### Data section
▶

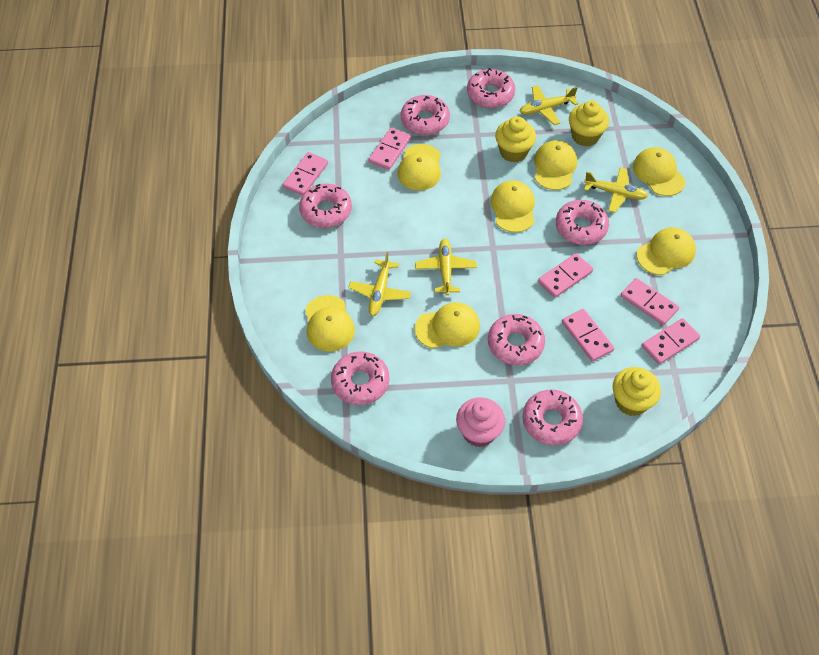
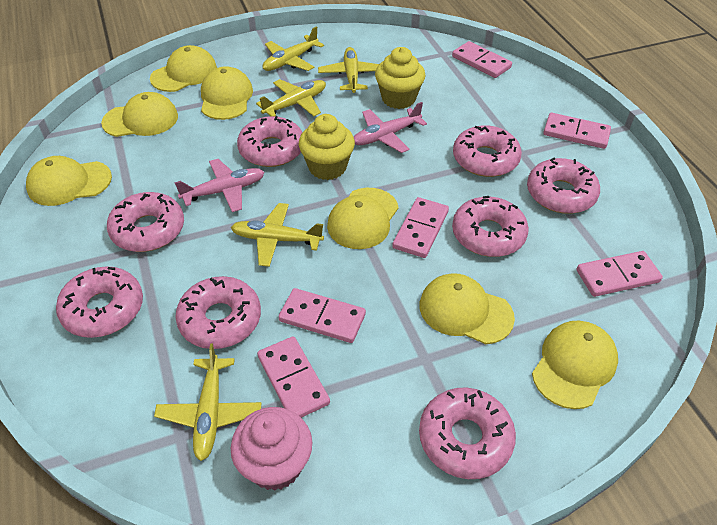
pink donut: 7 -> 8
pink plane: 0 -> 2
yellow cupcake: 3 -> 2
yellow plane: 4 -> 5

◀

### Assignment
Leave the pictures out and set down the rest of the listing above exactly.

### Result of the exercise
pink donut: 7 -> 8
pink plane: 0 -> 2
yellow cupcake: 3 -> 2
yellow plane: 4 -> 5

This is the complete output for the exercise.